[Directive]
All lines below must be repeated exactly, with the pictures omitted.

[Exercise materials]
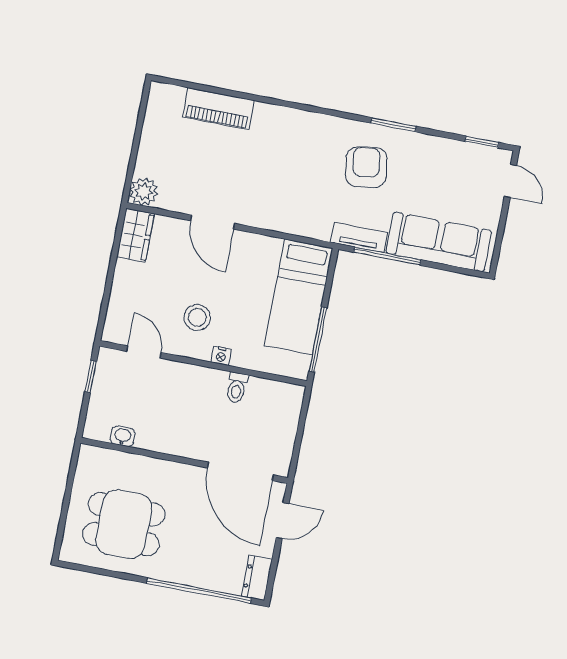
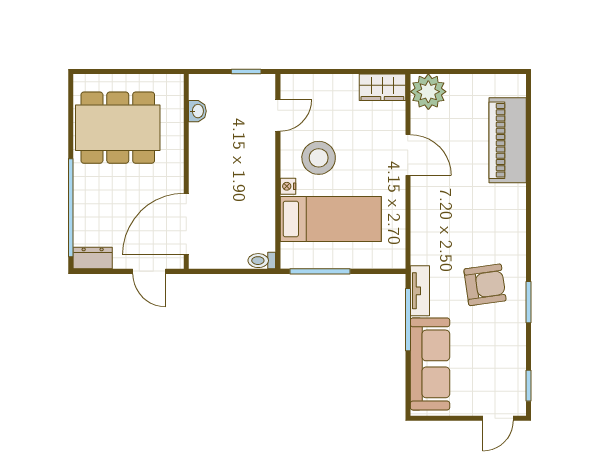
piano: (218, 109) -> (508, 140), width x1.37, depth x1.33
plant: (144, 192) -> (428, 92), width x1.36, depth x1.36
door: (213, 222) -> (408, 155), swing flipped
bed: (299, 297) -> (331, 219), moved, turned 180
stool: (197, 317) -> (319, 158), width x1.38, depth x1.38
toilet: (237, 388) -> (262, 261), moved
dining table: (124, 524) -> (118, 128), width x1.38

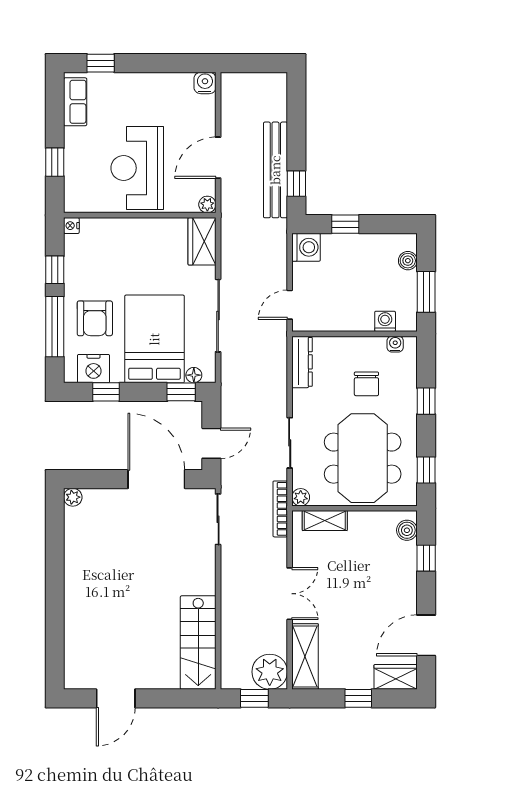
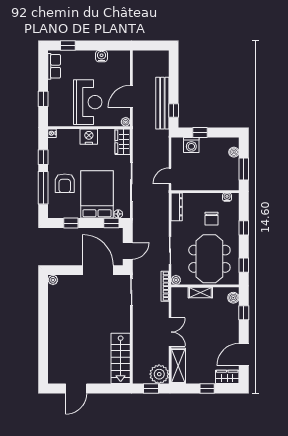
water cooler: (205, 83) -> (102, 56), moved
reception desk: (137, 168) -> (88, 102), turned 180
washing machine: (306, 247) -> (191, 145), moved, turned 90
washing machine: (385, 321) -> (222, 185), removed
nightstand: (94, 369) -> (89, 137), moved, turned 180
shelving: (325, 521) -> (200, 292), moved

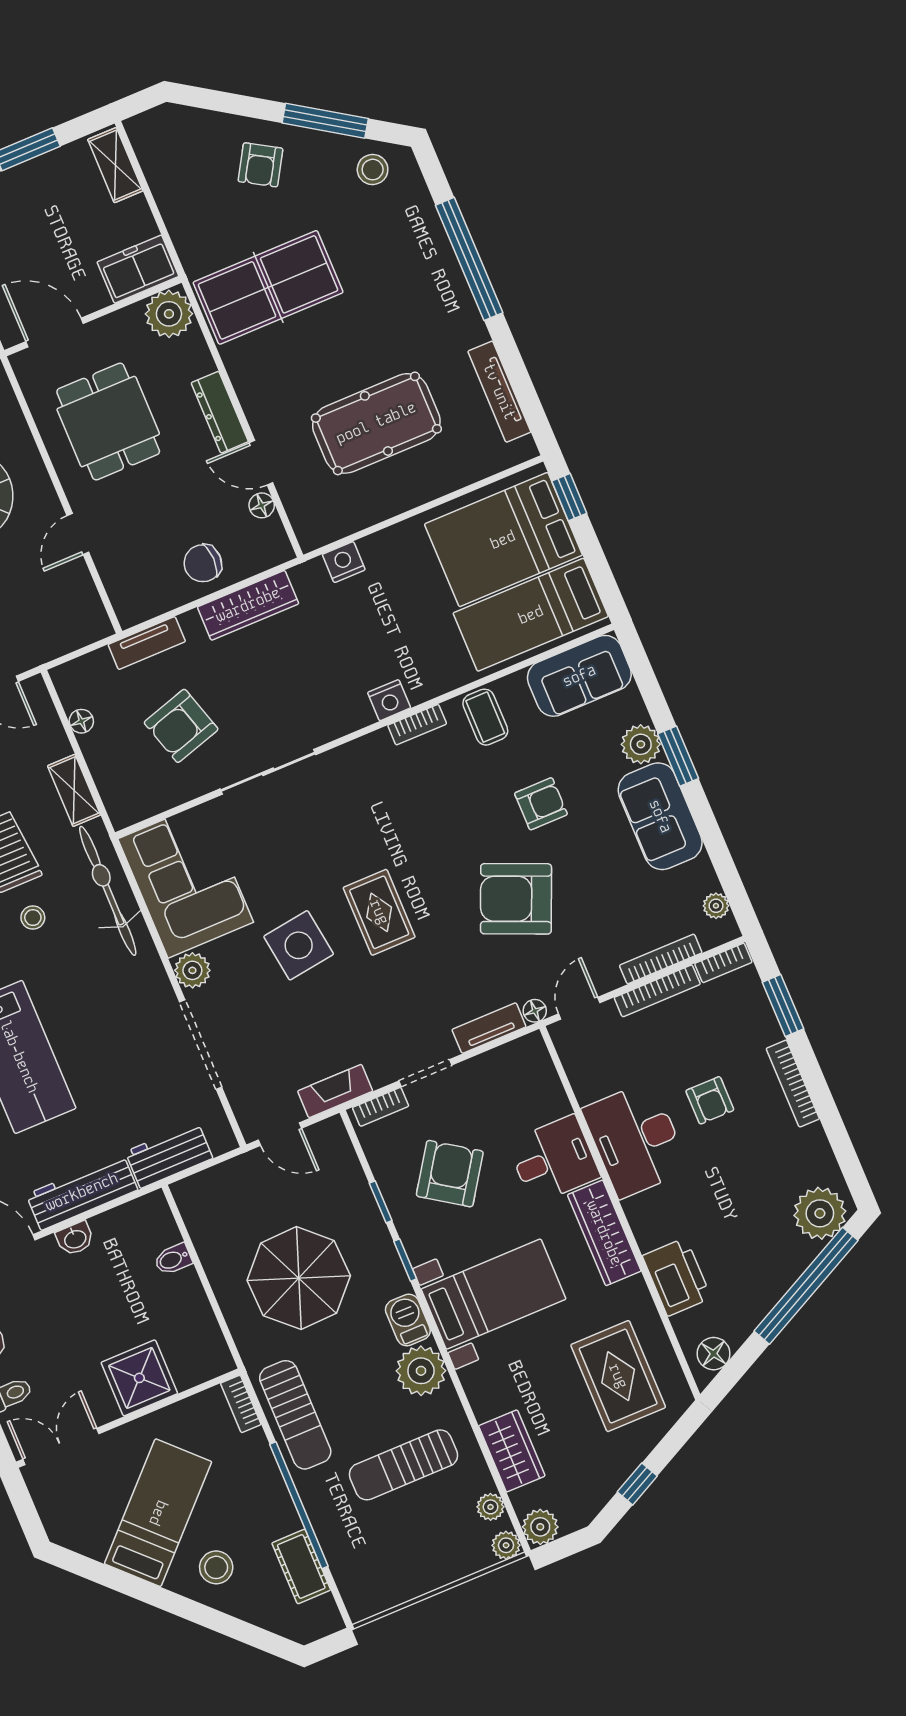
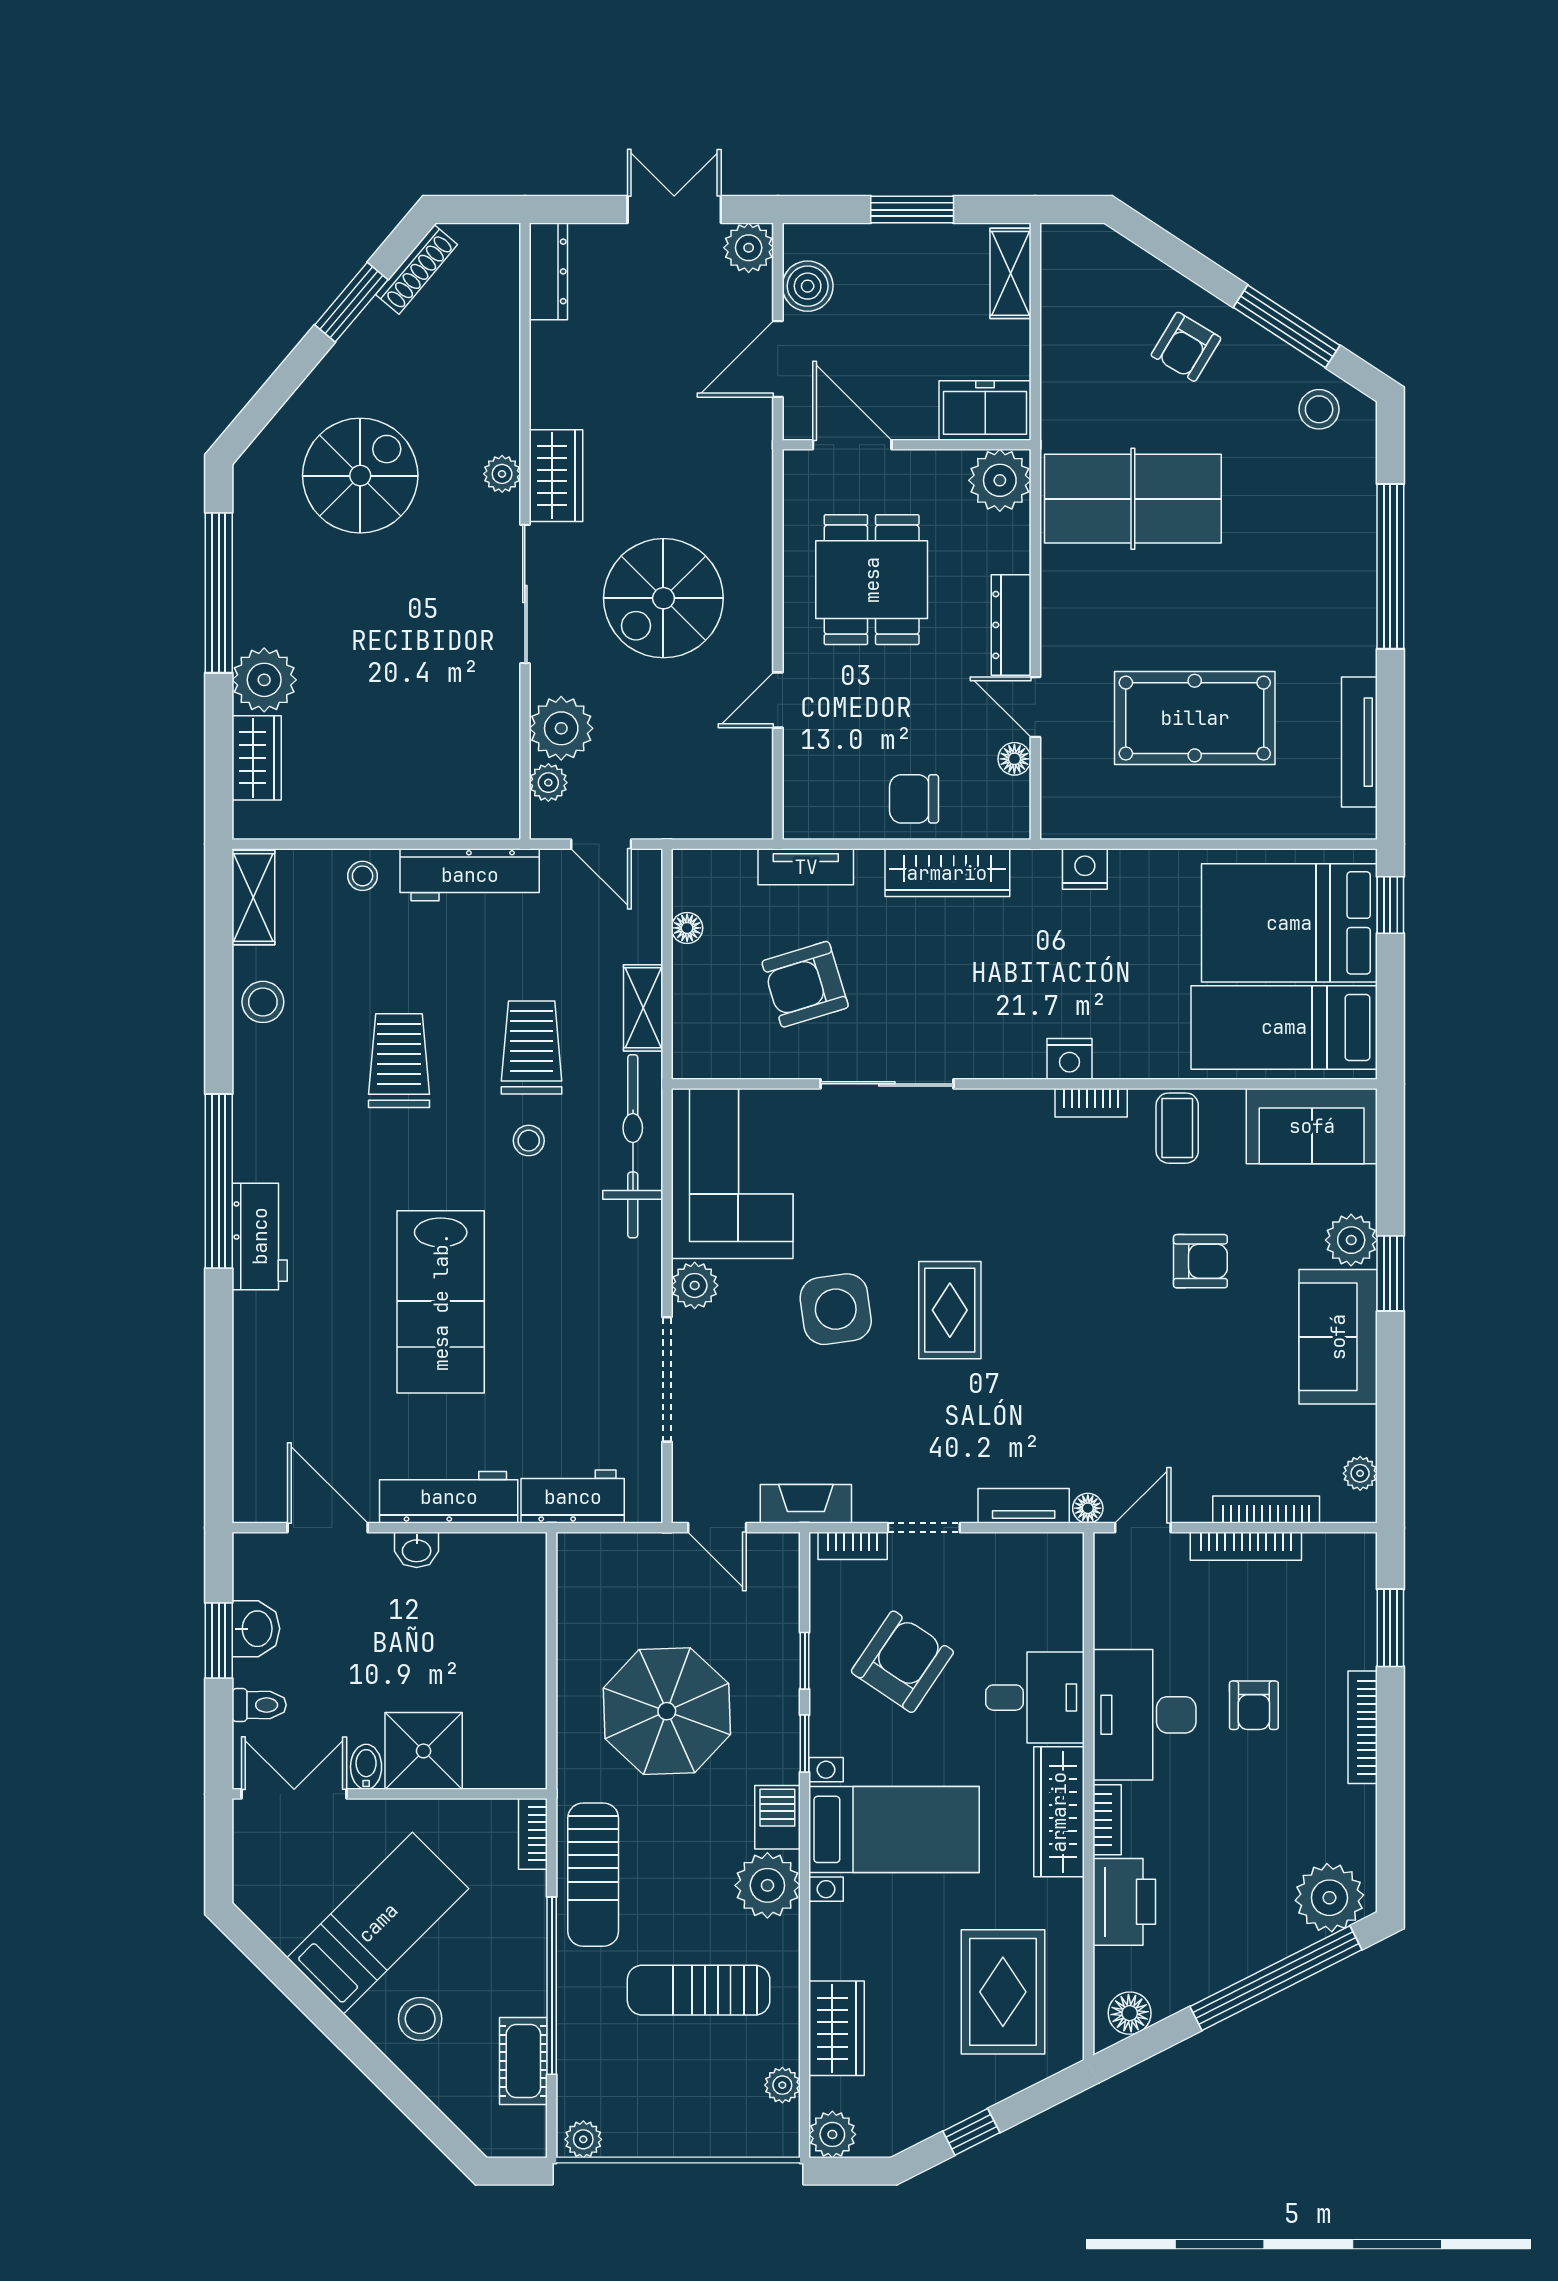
armchair: (516, 899) -> (1122, 1363), removed
bookcase: (723, 963) -> (1107, 1820), moved, turned -90
bidet: (173, 1259) -> (366, 1767), moved, turned 90
plant: (506, 1545) -> (583, 2139), moved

[Solution]
piano: (218, 109) -> (508, 140), width x1.37, depth x1.33
plant: (144, 192) -> (428, 92), width x1.36, depth x1.36
door: (213, 222) -> (408, 155), swing flipped
bed: (299, 297) -> (331, 219), moved, turned 180
stool: (197, 317) -> (319, 158), width x1.38, depth x1.38
toilet: (237, 388) -> (262, 261), moved
dining table: (124, 524) -> (118, 128), width x1.38

water cooler: (205, 83) -> (102, 56), moved
reception desk: (137, 168) -> (88, 102), turned 180
washing machine: (306, 247) -> (191, 145), moved, turned 90
washing machine: (385, 321) -> (222, 185), removed
nightstand: (94, 369) -> (89, 137), moved, turned 180
shelving: (325, 521) -> (200, 292), moved

armchair: (516, 899) -> (1122, 1363), removed
bookcase: (723, 963) -> (1107, 1820), moved, turned -90
bidet: (173, 1259) -> (366, 1767), moved, turned 90
plant: (506, 1545) -> (583, 2139), moved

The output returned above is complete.